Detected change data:
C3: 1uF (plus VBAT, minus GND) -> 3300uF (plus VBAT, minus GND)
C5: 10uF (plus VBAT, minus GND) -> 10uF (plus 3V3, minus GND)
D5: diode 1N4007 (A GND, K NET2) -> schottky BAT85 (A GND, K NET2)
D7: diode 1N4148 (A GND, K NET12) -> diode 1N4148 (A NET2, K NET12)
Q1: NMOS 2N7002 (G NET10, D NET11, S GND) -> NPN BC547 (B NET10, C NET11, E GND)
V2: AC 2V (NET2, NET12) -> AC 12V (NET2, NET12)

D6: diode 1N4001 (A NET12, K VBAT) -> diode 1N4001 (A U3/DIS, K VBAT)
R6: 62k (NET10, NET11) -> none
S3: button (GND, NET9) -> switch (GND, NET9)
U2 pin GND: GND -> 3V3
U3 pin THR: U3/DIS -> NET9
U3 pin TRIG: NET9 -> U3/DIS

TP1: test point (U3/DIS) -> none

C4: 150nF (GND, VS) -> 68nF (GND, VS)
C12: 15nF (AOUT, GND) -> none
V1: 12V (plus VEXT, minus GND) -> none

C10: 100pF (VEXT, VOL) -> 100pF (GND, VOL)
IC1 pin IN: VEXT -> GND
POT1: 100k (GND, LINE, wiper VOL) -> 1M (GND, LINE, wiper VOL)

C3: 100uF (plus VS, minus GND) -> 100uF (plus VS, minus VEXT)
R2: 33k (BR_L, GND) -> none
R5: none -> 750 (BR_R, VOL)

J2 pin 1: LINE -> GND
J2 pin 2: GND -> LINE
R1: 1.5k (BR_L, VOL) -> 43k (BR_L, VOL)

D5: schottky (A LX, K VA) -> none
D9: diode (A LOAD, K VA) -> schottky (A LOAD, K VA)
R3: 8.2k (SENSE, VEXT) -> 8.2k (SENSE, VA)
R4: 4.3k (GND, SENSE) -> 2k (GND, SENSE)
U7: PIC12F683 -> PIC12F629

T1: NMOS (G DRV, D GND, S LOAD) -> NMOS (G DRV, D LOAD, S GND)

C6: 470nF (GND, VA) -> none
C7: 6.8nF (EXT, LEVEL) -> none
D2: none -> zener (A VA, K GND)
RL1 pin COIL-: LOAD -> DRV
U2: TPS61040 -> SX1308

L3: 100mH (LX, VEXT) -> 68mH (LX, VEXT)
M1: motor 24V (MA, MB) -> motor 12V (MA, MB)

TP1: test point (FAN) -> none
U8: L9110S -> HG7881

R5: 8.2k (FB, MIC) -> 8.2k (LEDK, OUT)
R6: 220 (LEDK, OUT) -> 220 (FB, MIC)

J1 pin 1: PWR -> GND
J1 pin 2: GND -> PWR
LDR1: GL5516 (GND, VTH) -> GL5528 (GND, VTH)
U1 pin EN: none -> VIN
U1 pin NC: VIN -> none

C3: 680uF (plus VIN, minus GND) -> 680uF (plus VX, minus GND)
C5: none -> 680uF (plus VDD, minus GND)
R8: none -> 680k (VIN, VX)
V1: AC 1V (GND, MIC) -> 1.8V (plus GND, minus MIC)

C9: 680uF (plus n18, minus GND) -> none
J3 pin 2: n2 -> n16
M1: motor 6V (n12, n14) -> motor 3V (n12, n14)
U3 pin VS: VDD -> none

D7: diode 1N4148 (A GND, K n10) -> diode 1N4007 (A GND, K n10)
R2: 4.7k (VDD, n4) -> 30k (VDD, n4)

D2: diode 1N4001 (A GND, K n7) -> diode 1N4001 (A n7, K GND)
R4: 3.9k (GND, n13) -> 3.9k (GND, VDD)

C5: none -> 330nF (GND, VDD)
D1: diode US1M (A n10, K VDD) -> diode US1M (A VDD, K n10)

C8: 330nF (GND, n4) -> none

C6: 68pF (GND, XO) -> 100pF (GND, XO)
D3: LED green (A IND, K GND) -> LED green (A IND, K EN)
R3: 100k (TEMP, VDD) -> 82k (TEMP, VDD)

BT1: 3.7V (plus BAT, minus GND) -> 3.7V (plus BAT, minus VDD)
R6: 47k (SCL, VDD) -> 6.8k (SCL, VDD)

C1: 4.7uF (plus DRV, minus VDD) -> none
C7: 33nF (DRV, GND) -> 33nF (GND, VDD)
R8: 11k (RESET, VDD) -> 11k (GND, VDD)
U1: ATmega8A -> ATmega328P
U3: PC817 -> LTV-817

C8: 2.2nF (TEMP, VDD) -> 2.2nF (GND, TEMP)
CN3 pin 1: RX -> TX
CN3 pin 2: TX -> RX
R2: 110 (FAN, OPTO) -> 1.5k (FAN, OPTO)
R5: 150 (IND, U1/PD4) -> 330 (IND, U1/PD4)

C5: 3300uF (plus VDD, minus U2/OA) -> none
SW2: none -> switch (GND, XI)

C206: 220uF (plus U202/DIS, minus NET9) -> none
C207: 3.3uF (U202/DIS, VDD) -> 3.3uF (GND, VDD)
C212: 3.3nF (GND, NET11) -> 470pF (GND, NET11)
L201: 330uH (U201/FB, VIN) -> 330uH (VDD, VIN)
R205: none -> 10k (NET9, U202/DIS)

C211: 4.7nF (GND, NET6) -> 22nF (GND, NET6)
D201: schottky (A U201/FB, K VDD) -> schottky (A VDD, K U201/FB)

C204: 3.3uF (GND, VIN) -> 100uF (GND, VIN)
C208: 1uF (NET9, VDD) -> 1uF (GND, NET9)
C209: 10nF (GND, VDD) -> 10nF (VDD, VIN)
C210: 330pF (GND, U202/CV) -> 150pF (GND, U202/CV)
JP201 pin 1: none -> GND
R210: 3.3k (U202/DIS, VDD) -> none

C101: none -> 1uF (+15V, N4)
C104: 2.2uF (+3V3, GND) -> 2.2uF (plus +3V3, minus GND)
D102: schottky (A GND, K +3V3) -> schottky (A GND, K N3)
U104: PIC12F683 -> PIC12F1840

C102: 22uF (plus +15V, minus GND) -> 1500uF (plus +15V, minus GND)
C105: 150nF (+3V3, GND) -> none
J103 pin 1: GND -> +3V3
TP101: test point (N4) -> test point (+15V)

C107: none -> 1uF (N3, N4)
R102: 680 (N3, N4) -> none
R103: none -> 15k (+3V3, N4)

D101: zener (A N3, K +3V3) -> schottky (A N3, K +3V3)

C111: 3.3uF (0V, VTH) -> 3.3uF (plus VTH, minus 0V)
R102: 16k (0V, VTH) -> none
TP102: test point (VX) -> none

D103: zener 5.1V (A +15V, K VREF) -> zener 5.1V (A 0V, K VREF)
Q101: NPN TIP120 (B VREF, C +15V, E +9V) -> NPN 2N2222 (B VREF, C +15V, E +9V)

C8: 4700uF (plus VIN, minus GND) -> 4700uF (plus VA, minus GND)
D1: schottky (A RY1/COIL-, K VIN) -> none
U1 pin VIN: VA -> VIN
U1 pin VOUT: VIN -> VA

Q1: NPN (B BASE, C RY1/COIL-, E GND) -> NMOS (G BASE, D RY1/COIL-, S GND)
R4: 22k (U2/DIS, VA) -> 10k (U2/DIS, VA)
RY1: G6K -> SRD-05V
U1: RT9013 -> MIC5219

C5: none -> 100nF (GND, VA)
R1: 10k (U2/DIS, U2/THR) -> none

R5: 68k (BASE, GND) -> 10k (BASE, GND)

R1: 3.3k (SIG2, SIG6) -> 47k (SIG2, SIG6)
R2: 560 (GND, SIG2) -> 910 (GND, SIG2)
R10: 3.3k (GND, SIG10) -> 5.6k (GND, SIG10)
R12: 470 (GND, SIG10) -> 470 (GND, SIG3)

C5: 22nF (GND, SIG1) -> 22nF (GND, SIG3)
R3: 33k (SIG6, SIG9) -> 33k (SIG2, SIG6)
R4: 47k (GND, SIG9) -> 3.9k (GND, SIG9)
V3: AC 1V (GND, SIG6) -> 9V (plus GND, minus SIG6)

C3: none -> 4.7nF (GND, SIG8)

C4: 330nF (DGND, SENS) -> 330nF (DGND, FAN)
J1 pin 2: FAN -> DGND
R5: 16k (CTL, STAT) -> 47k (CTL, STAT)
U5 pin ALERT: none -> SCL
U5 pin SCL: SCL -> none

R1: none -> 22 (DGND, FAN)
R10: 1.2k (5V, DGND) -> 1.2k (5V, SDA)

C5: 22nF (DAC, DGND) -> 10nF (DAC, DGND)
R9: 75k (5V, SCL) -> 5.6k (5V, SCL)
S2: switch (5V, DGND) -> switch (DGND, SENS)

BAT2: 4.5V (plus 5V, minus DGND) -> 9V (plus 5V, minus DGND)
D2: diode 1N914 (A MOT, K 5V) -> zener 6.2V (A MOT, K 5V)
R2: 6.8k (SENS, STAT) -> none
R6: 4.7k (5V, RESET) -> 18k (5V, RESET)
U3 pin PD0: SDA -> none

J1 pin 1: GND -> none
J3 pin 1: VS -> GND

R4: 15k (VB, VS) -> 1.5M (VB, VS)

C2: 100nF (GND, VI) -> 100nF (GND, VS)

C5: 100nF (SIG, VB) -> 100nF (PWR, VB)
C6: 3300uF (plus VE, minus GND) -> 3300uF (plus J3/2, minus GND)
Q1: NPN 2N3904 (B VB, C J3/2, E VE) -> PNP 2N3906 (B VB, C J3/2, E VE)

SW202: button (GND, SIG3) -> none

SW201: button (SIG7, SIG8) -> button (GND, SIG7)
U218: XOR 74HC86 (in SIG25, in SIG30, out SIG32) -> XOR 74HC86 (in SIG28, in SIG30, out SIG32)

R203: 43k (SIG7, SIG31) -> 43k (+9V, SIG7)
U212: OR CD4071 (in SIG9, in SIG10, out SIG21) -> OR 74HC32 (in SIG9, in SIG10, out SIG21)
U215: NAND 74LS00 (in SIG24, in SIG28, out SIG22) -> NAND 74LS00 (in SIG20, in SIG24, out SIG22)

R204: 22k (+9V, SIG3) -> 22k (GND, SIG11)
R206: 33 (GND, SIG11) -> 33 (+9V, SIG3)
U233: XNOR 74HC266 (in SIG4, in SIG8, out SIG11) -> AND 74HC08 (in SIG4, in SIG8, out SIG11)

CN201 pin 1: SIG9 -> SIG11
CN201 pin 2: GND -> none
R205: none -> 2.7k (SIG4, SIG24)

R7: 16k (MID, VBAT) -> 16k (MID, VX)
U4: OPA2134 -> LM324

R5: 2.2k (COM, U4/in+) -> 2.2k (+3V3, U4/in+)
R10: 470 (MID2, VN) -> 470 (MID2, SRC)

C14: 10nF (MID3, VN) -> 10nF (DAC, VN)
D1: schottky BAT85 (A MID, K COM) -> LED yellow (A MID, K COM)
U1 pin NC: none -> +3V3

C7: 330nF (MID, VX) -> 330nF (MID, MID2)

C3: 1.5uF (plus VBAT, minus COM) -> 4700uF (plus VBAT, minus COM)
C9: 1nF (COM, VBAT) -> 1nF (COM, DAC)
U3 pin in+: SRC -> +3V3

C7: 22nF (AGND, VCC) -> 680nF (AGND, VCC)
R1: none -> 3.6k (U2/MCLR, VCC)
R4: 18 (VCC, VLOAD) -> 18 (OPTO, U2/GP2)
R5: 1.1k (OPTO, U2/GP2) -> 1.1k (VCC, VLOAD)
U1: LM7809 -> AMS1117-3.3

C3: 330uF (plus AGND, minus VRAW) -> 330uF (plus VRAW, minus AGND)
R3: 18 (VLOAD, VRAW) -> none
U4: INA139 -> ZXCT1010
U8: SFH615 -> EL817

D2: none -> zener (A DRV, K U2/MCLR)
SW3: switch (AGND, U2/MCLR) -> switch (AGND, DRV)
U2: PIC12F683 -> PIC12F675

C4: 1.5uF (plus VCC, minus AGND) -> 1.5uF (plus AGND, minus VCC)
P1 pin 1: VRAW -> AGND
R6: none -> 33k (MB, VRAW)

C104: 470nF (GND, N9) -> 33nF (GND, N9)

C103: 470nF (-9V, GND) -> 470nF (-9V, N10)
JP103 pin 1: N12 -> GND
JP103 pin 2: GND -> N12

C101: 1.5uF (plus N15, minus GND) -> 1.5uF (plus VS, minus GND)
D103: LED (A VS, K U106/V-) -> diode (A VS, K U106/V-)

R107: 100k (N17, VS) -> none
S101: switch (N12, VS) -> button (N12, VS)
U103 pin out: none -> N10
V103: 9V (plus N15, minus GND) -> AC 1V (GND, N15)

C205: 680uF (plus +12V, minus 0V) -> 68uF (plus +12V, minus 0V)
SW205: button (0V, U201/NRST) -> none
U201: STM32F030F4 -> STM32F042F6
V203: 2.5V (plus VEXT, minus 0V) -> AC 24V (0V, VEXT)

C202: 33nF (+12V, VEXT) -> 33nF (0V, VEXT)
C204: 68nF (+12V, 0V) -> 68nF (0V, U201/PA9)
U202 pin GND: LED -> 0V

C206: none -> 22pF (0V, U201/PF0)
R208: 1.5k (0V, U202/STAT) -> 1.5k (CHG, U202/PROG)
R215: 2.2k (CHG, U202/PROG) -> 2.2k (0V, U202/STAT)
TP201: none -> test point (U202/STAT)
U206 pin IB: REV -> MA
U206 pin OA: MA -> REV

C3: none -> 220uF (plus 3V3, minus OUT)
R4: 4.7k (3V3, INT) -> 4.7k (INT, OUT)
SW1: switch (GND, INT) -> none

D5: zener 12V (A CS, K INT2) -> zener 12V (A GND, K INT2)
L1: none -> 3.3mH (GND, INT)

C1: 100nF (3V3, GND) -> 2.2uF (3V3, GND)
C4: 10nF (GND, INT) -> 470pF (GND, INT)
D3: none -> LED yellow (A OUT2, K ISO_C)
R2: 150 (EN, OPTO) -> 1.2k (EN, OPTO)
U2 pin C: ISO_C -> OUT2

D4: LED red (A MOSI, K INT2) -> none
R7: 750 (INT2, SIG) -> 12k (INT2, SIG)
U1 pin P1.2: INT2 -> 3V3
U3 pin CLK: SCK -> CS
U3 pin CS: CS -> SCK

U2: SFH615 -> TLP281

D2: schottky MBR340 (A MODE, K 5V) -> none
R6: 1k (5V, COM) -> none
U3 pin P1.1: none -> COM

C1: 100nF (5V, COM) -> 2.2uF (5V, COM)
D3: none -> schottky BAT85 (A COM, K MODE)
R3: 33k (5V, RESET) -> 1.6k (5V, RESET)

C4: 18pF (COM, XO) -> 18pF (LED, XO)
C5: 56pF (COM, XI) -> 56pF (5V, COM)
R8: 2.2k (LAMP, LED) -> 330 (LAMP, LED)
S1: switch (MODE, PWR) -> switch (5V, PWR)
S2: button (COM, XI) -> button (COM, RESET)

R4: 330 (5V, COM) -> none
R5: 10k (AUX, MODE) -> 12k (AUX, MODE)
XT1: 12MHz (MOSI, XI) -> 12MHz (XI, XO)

▸ **Exercise instructions**: Starting with the line that holds "CN3 pin 1: RX -> TX" and ending with the line that holds "U104: PIC12F683 -> PIC12F1840", retype every line in the data above exactly, and nothing else.

▸ **Your solution**:
CN3 pin 1: RX -> TX
CN3 pin 2: TX -> RX
R2: 110 (FAN, OPTO) -> 1.5k (FAN, OPTO)
R5: 150 (IND, U1/PD4) -> 330 (IND, U1/PD4)

C5: 3300uF (plus VDD, minus U2/OA) -> none
SW2: none -> switch (GND, XI)

C206: 220uF (plus U202/DIS, minus NET9) -> none
C207: 3.3uF (U202/DIS, VDD) -> 3.3uF (GND, VDD)
C212: 3.3nF (GND, NET11) -> 470pF (GND, NET11)
L201: 330uH (U201/FB, VIN) -> 330uH (VDD, VIN)
R205: none -> 10k (NET9, U202/DIS)

C211: 4.7nF (GND, NET6) -> 22nF (GND, NET6)
D201: schottky (A U201/FB, K VDD) -> schottky (A VDD, K U201/FB)

C204: 3.3uF (GND, VIN) -> 100uF (GND, VIN)
C208: 1uF (NET9, VDD) -> 1uF (GND, NET9)
C209: 10nF (GND, VDD) -> 10nF (VDD, VIN)
C210: 330pF (GND, U202/CV) -> 150pF (GND, U202/CV)
JP201 pin 1: none -> GND
R210: 3.3k (U202/DIS, VDD) -> none

C101: none -> 1uF (+15V, N4)
C104: 2.2uF (+3V3, GND) -> 2.2uF (plus +3V3, minus GND)
D102: schottky (A GND, K +3V3) -> schottky (A GND, K N3)
U104: PIC12F683 -> PIC12F1840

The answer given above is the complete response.